- Opening Delimiter -
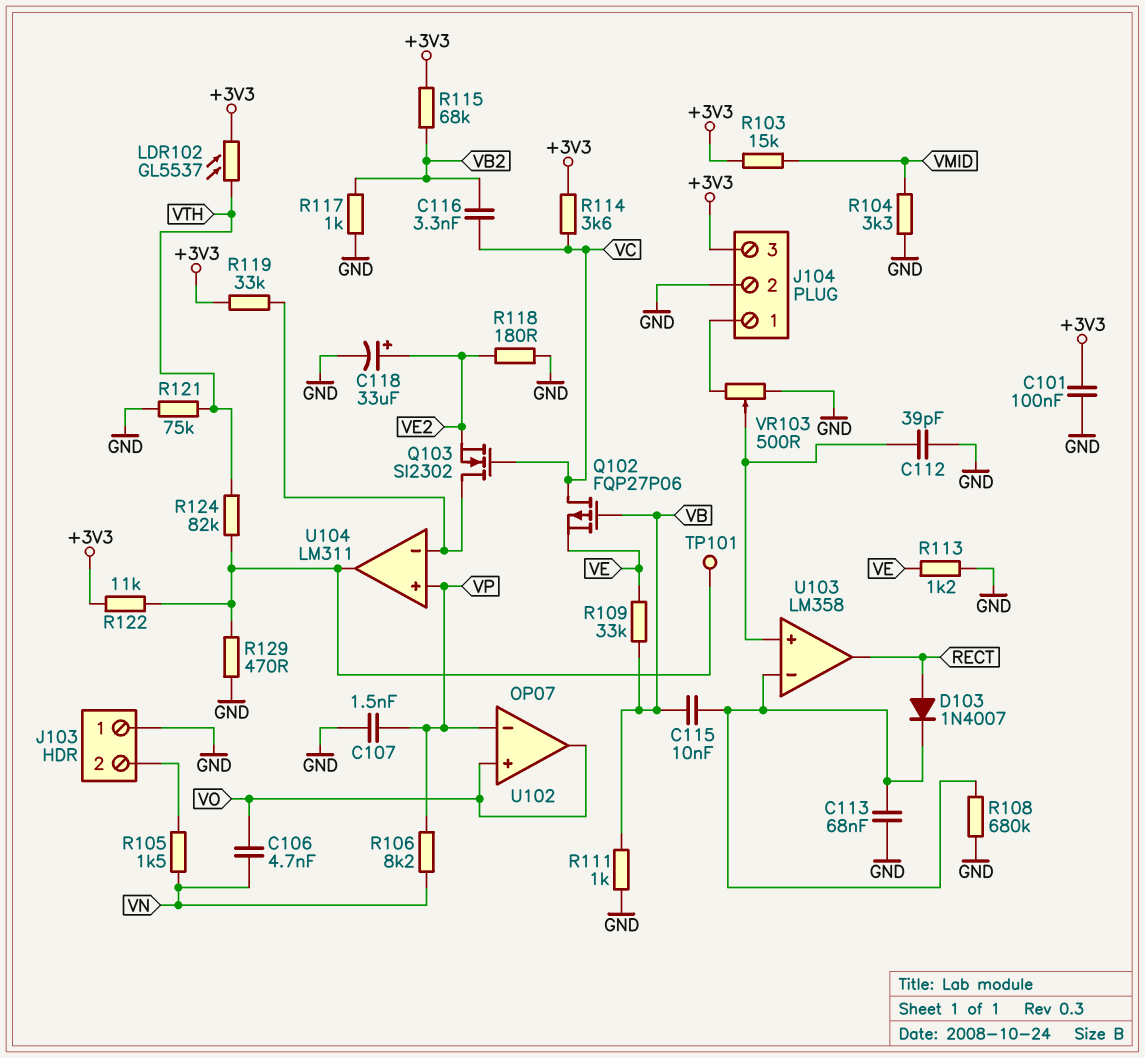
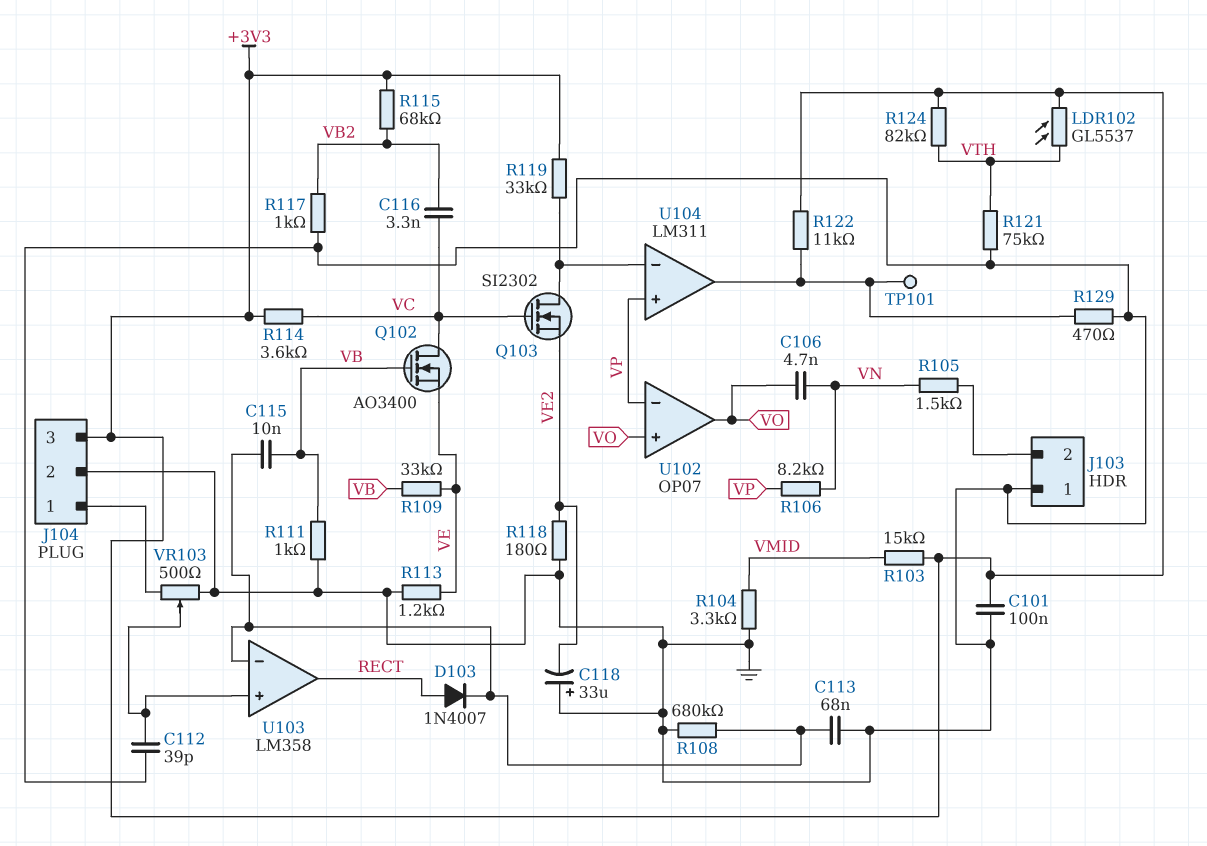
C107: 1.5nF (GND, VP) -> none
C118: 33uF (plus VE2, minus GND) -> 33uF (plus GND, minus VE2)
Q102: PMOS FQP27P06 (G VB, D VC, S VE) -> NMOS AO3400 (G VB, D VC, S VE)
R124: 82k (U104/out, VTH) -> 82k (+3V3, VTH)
- Closing Delimiter -
- Opening Delimiter -
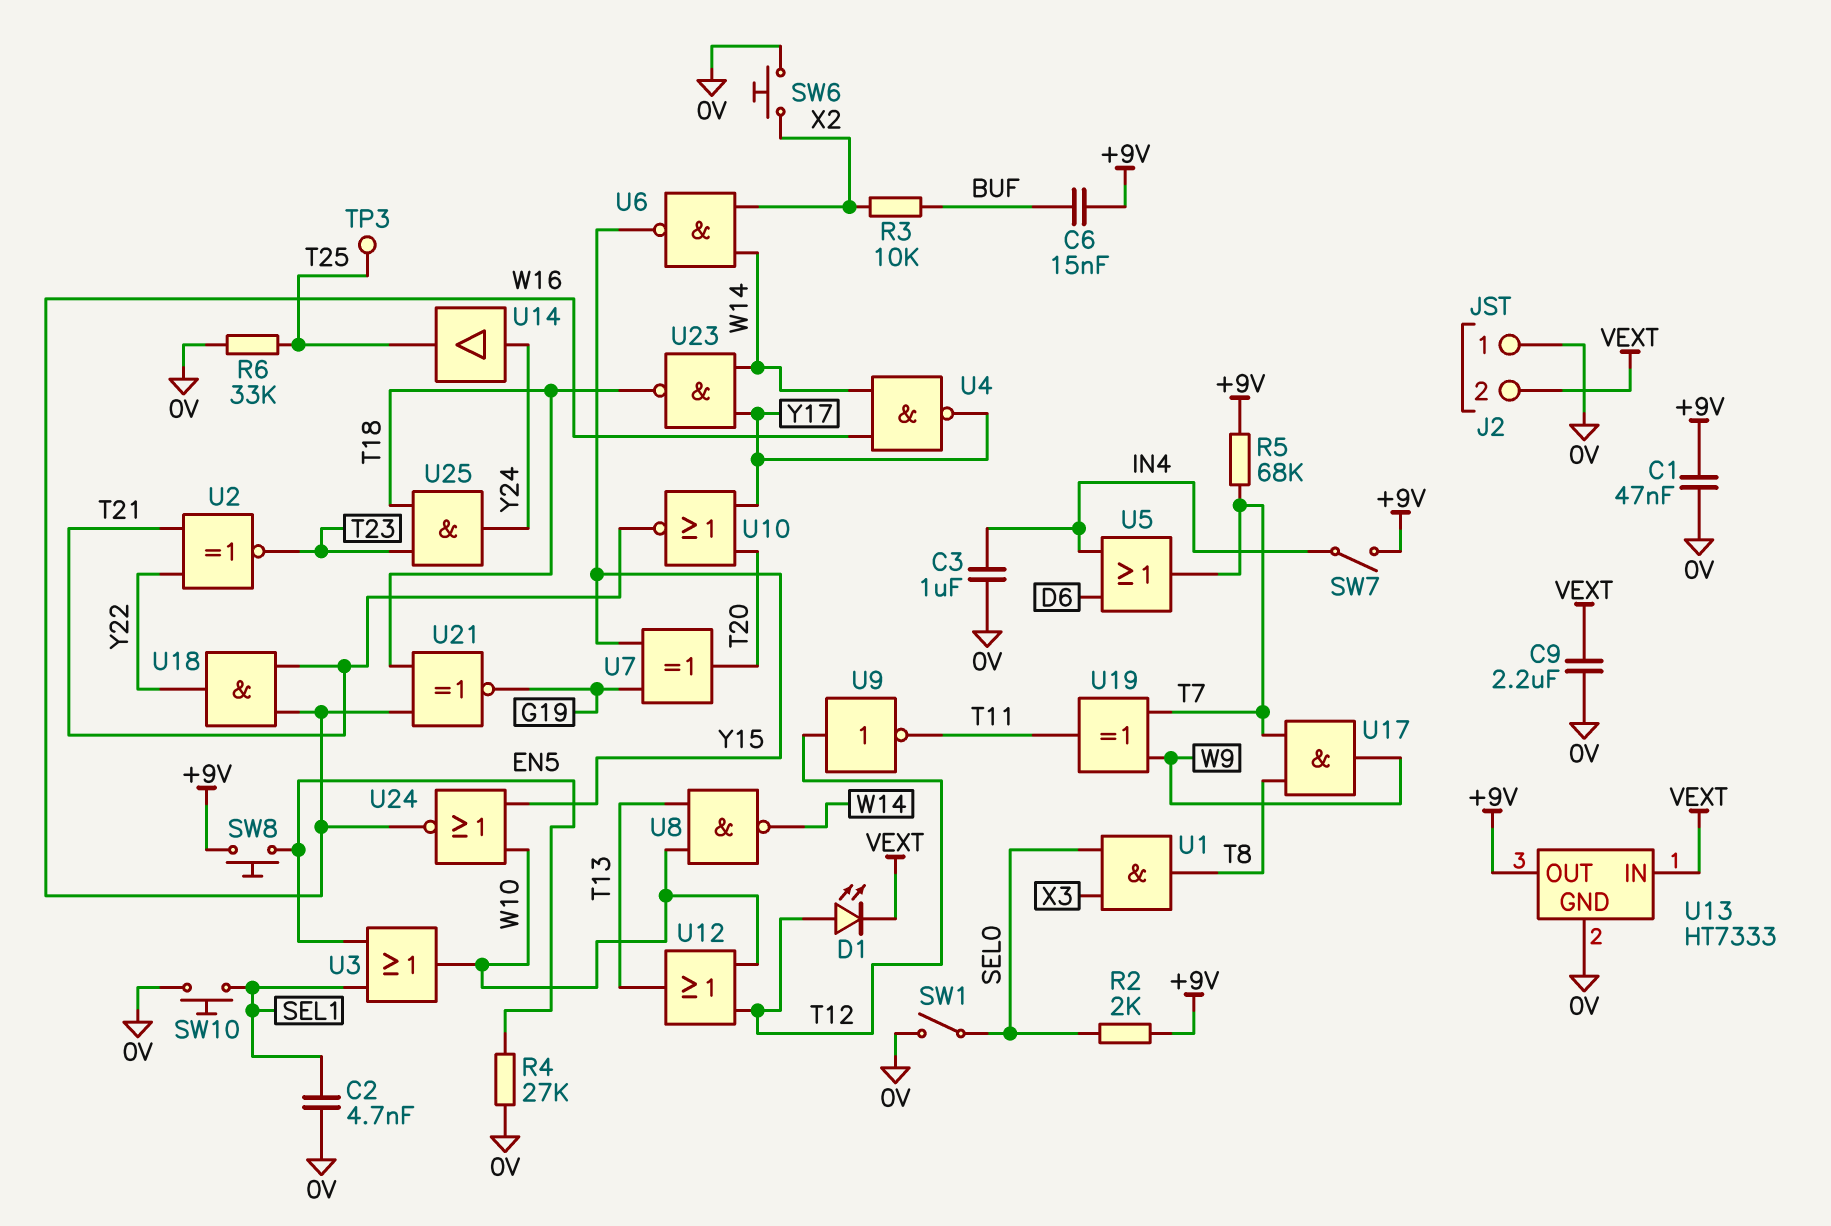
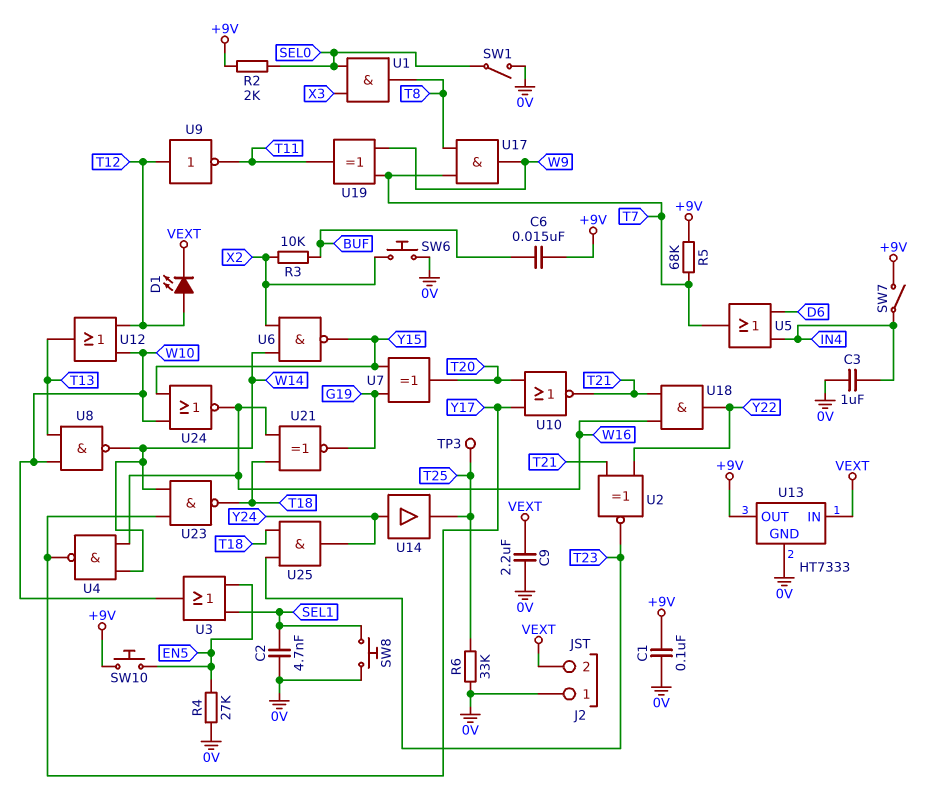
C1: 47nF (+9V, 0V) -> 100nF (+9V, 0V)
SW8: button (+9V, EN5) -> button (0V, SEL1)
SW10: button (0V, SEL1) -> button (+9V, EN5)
- Closing Delimiter -
ACTION ITEM:
Transcribe the lines above between the line holding "C118: 33uF (plus" and the line holding "R124: 82k (U104/out, VTH) -> 82k (+3V3, VTH)", inclusive, exactly as they stand and with nothing added.

RESPONSE AREA:
C118: 33uF (plus VE2, minus GND) -> 33uF (plus GND, minus VE2)
Q102: PMOS FQP27P06 (G VB, D VC, S VE) -> NMOS AO3400 (G VB, D VC, S VE)
R124: 82k (U104/out, VTH) -> 82k (+3V3, VTH)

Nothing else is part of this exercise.